* SOURCE RECORDS:

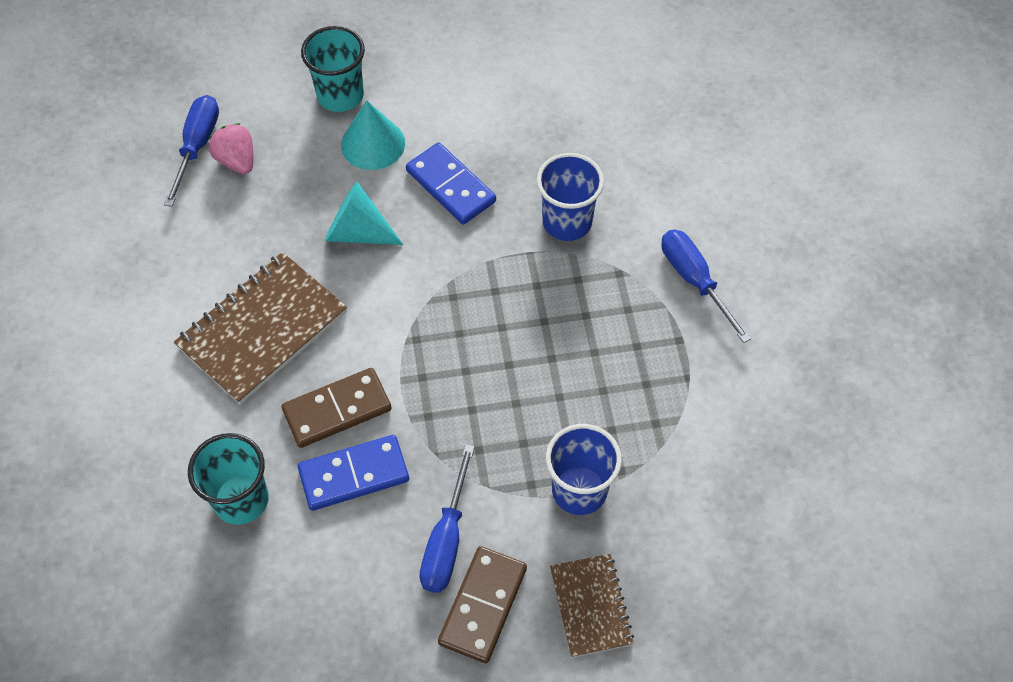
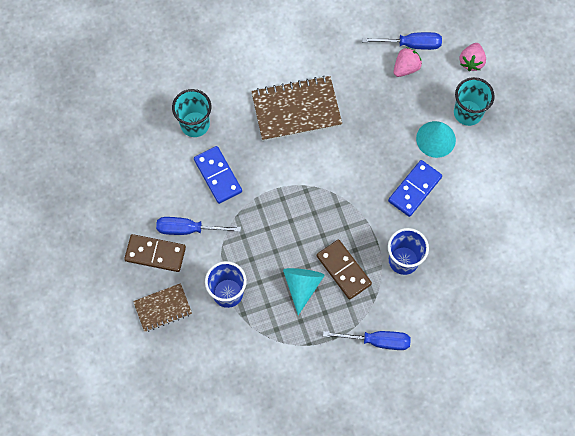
camera: 80 degrees right, 10 degrees up
(255, 75) = (471, 62): none -> pink strawberry
(262, 329) = (296, 110): brown notebook -> brown notebook turned 45 degrees counterclockwise
(337, 410) = (254, 159): brown domino -> brown domino (343, 270)
(357, 232) = (370, 144): turquoise cone -> turquoise cone (302, 286)
(694, 280) = (377, 341): blue screwdriver -> blue screwdriver turned 45 degrees clockwise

* ACTION ITEM: Print out all the material above exactly as it appears, omitting the images.

* EXERCISE ANSWER:
camera: 80 degrees right, 10 degrees up
(255, 75) = (471, 62): none -> pink strawberry
(262, 329) = (296, 110): brown notebook -> brown notebook turned 45 degrees counterclockwise
(337, 410) = (254, 159): brown domino -> brown domino (343, 270)
(357, 232) = (370, 144): turquoise cone -> turquoise cone (302, 286)
(694, 280) = (377, 341): blue screwdriver -> blue screwdriver turned 45 degrees clockwise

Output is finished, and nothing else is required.